(Records from a data collection)

****************

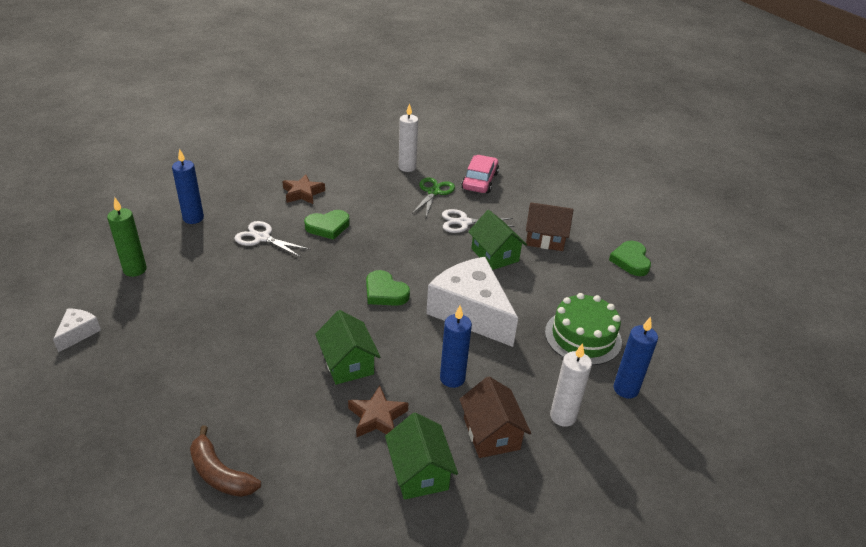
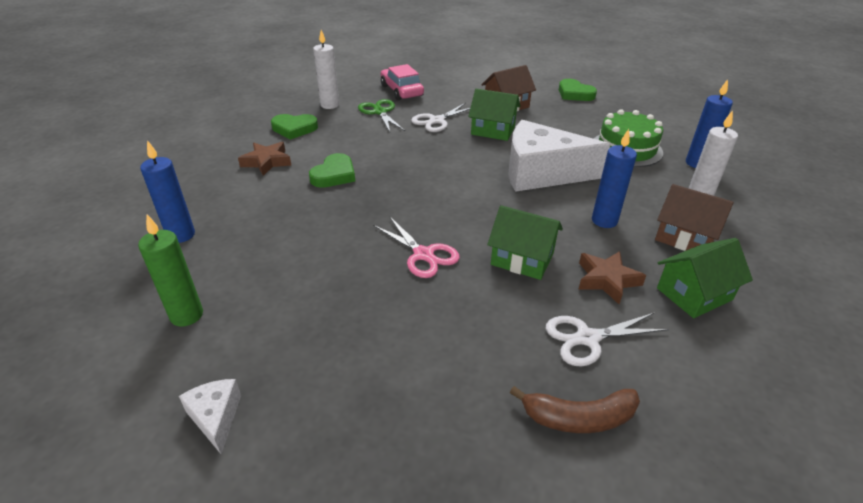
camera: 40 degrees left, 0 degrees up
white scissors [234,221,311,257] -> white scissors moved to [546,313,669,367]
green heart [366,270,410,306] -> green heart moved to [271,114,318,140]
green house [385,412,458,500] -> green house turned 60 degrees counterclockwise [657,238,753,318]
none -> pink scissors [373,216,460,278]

****************

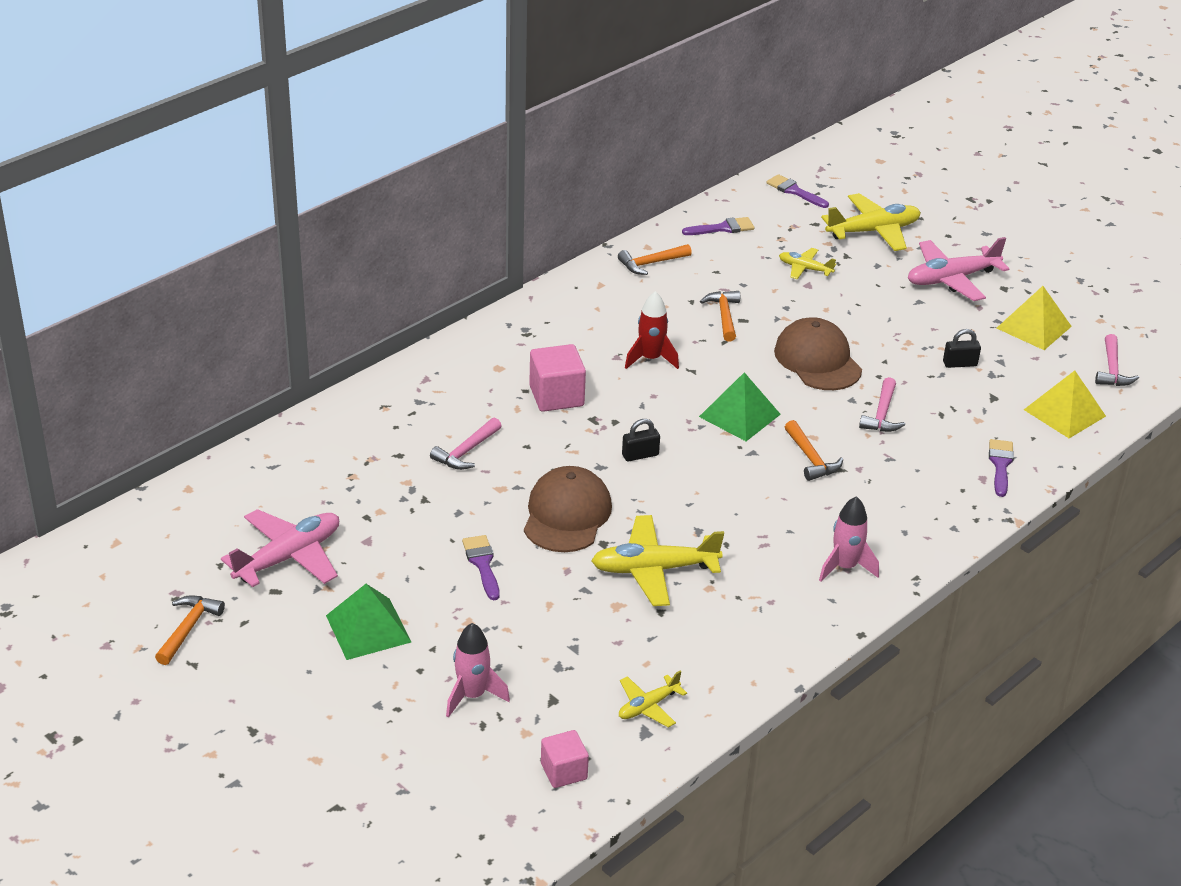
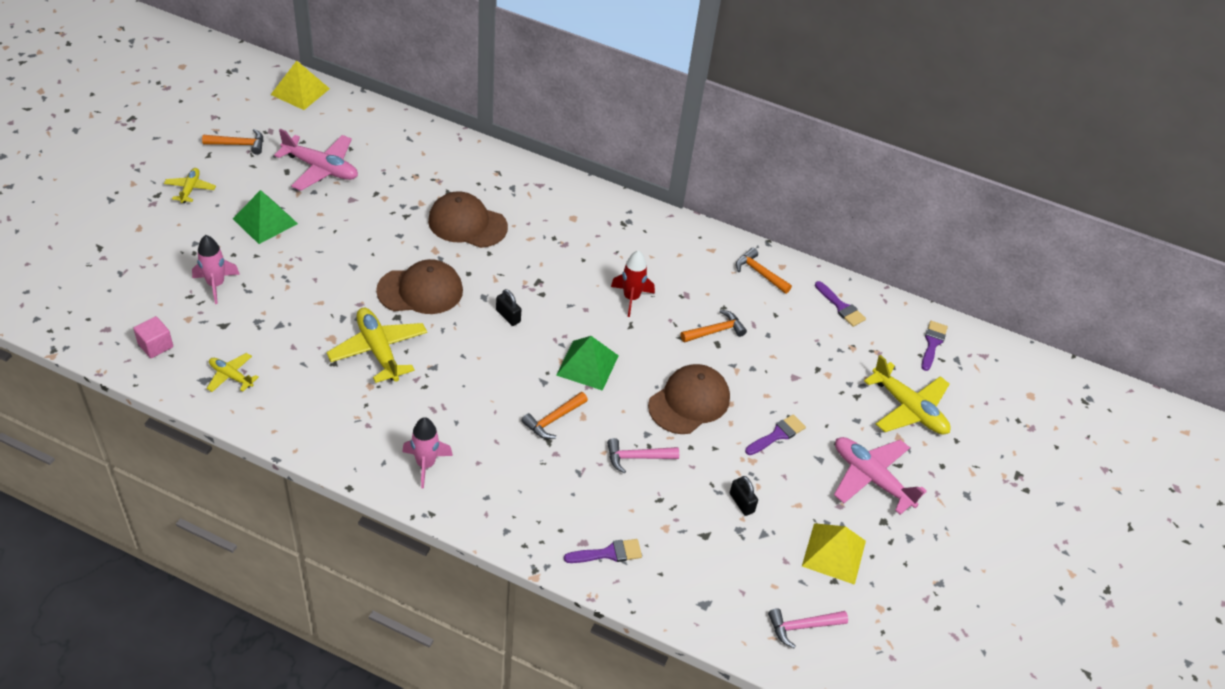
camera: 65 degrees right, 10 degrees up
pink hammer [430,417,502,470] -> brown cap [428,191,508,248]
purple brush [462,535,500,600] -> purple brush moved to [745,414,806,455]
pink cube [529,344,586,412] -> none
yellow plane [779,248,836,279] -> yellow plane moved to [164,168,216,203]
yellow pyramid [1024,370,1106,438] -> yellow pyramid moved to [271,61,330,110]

****************

Begin at the line above that has "green heart [366,270,410,306]" and stop after the line that has "none -> pink scissors [373,216,460,278]", copying each line exactly and adding nothing else.

green heart [366,270,410,306] -> green heart moved to [271,114,318,140]
green house [385,412,458,500] -> green house turned 60 degrees counterclockwise [657,238,753,318]
none -> pink scissors [373,216,460,278]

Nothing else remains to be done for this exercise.